Before-and-after scene images:
● ● ● ● ● ● ●

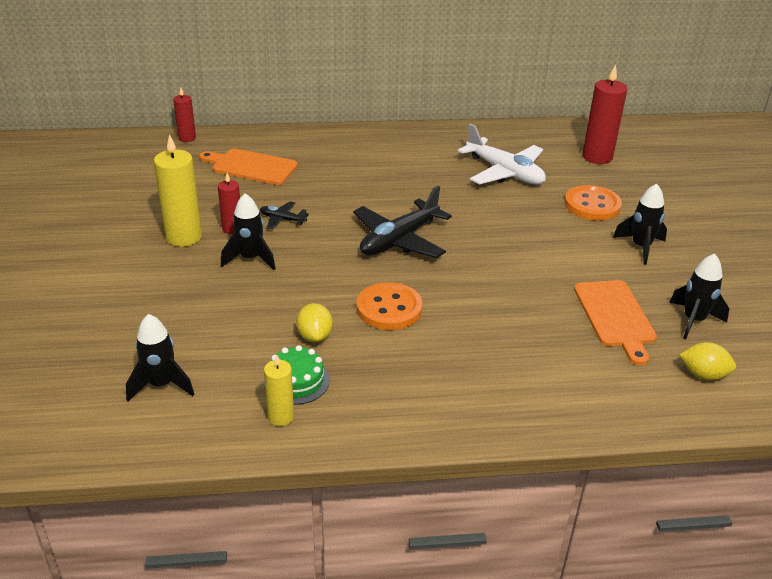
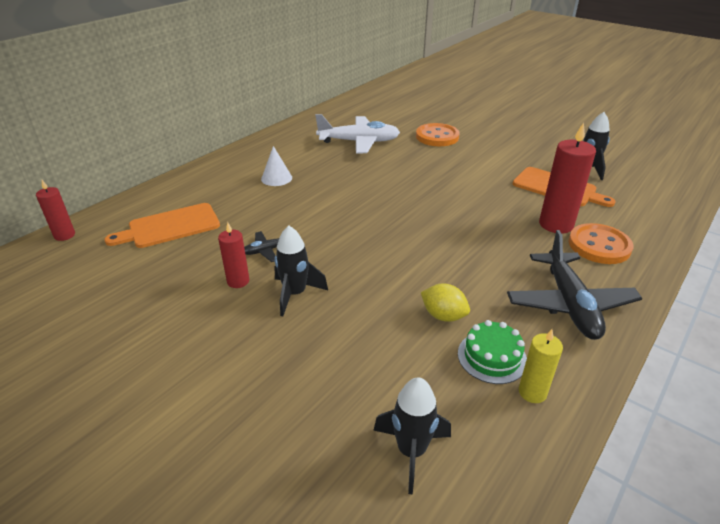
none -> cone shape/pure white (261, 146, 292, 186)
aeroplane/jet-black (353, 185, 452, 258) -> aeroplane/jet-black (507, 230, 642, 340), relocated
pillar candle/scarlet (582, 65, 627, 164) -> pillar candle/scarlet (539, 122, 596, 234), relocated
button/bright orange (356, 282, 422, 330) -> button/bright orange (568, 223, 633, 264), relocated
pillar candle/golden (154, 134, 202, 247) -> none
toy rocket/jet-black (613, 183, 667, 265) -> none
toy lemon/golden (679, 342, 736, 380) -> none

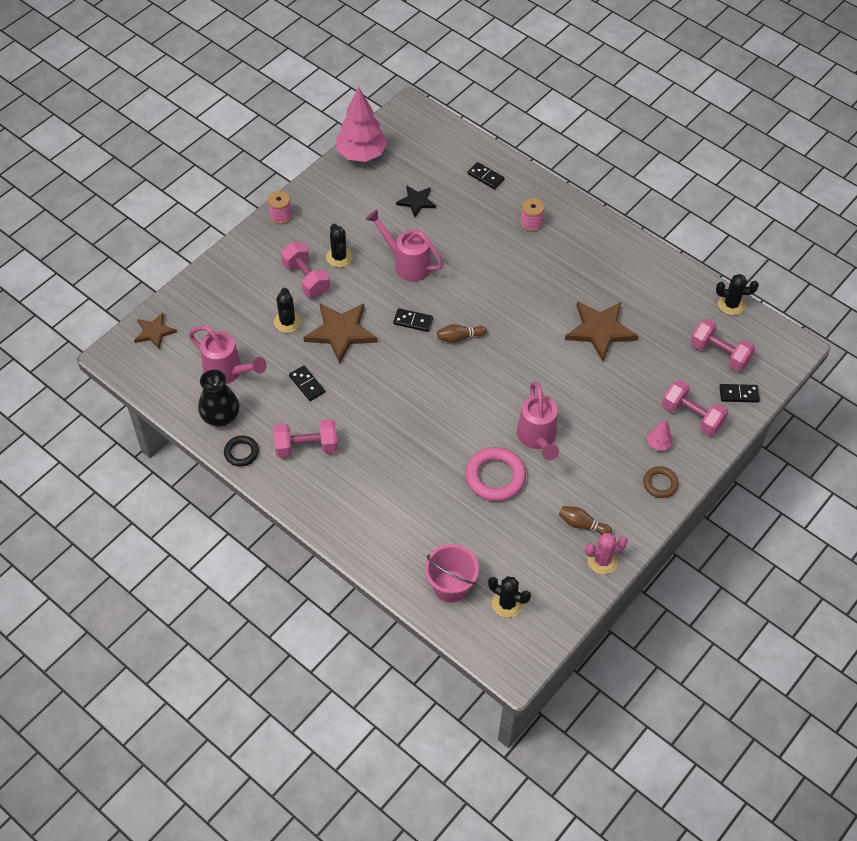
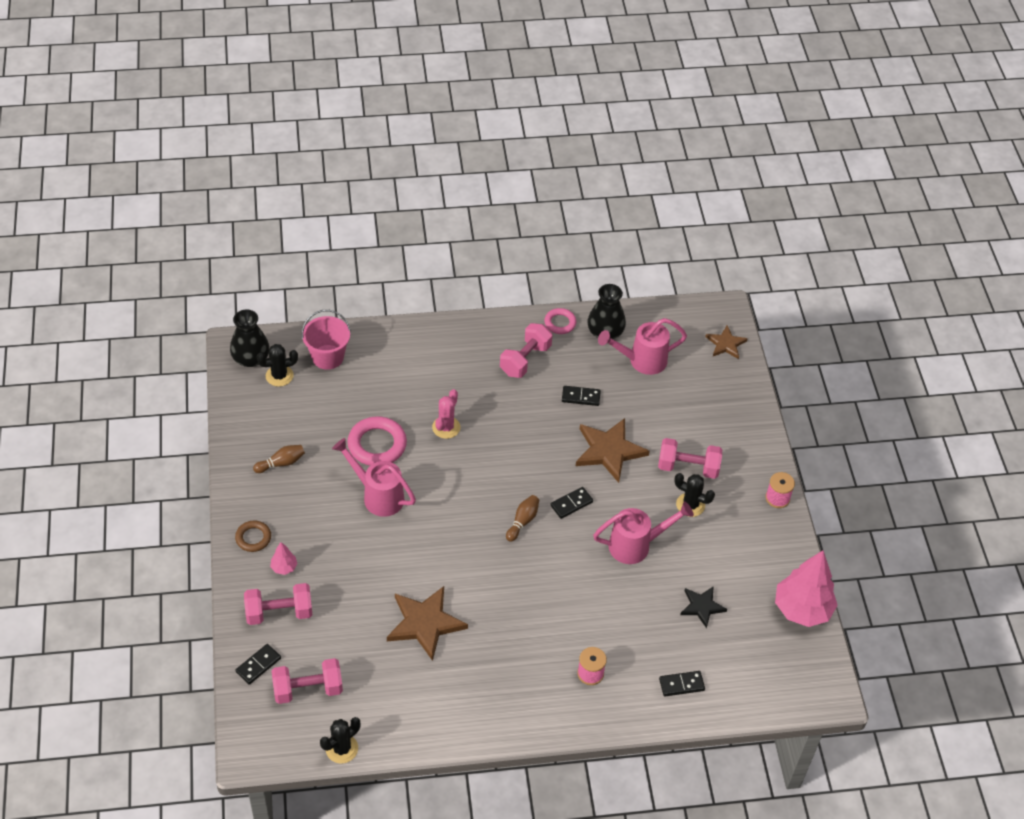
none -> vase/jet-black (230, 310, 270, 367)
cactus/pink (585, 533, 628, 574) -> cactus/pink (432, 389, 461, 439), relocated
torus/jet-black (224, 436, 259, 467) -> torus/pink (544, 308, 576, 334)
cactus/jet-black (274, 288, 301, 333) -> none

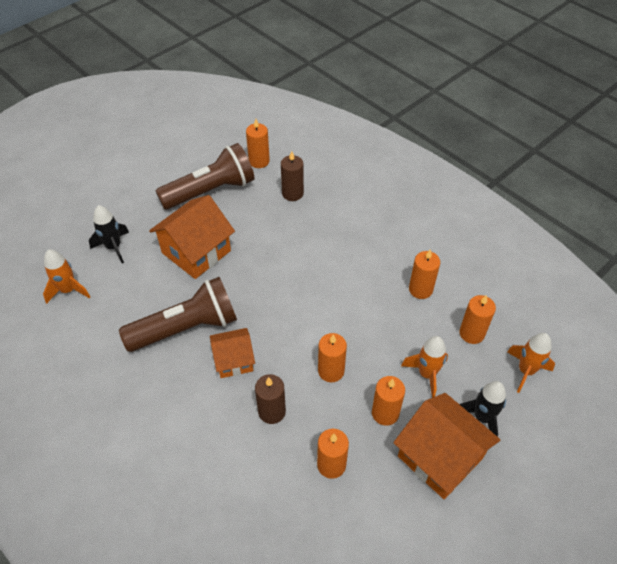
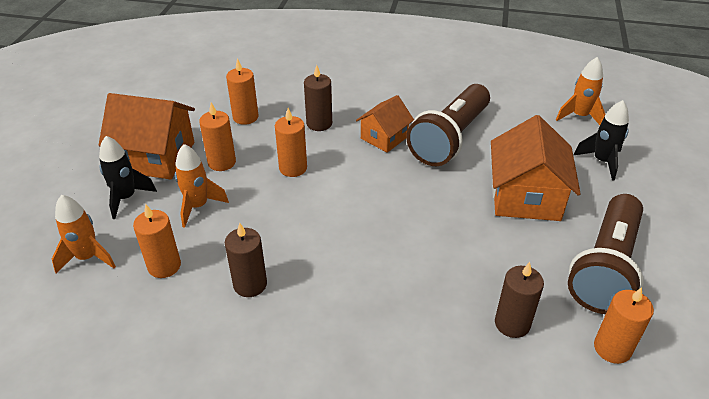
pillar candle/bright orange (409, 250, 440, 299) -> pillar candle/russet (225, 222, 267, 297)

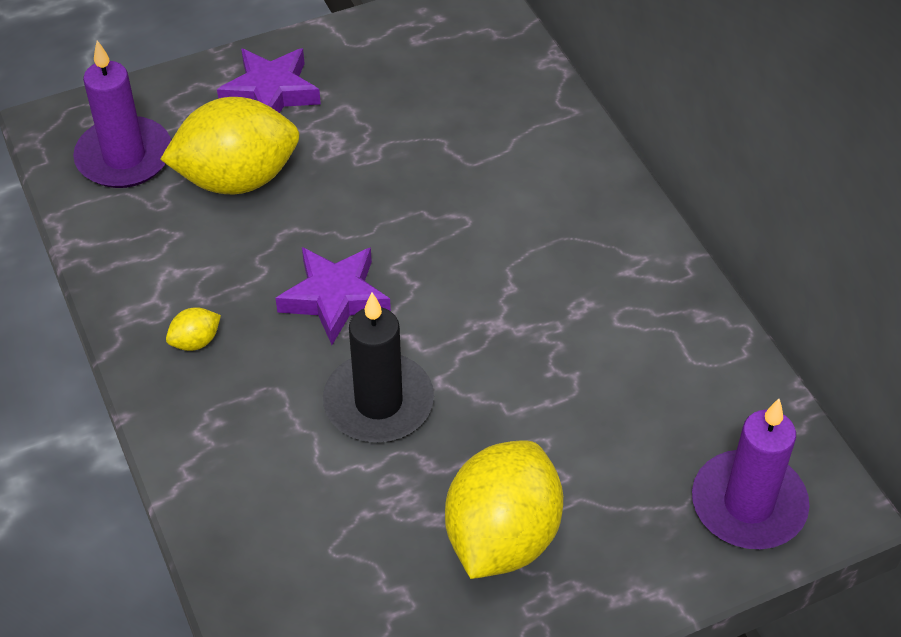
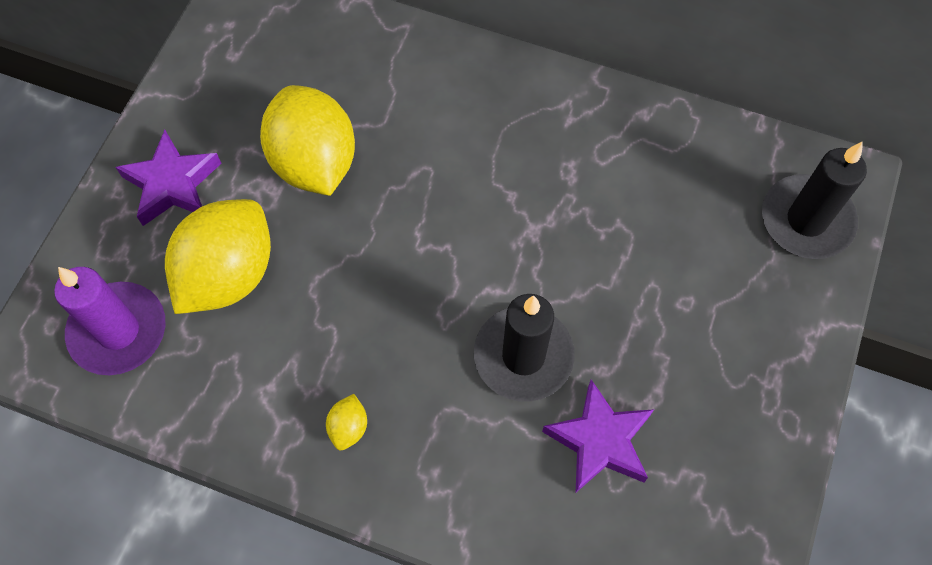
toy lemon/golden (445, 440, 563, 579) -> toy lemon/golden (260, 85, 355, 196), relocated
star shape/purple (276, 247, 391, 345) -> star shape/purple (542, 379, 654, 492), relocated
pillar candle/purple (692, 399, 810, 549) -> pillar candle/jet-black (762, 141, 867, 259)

● ● ● ● ● ● ●

### Problem to solve
Extract, verbatim and alone, the lines from the line that contains "pillar candle/golden (154, 134, 202, 247)" to the last line of the records, inclusive; drop any picture.

### Written solution
pillar candle/golden (154, 134, 202, 247) -> none
toy rocket/jet-black (613, 183, 667, 265) -> none
toy lemon/golden (679, 342, 736, 380) -> none

none -> vase/jet-black (230, 310, 270, 367)
cactus/pink (585, 533, 628, 574) -> cactus/pink (432, 389, 461, 439), relocated
torus/jet-black (224, 436, 259, 467) -> torus/pink (544, 308, 576, 334)
cactus/jet-black (274, 288, 301, 333) -> none

pillar candle/bright orange (409, 250, 440, 299) -> pillar candle/russet (225, 222, 267, 297)

toy lemon/golden (445, 440, 563, 579) -> toy lemon/golden (260, 85, 355, 196), relocated
star shape/purple (276, 247, 391, 345) -> star shape/purple (542, 379, 654, 492), relocated
pillar candle/purple (692, 399, 810, 549) -> pillar candle/jet-black (762, 141, 867, 259)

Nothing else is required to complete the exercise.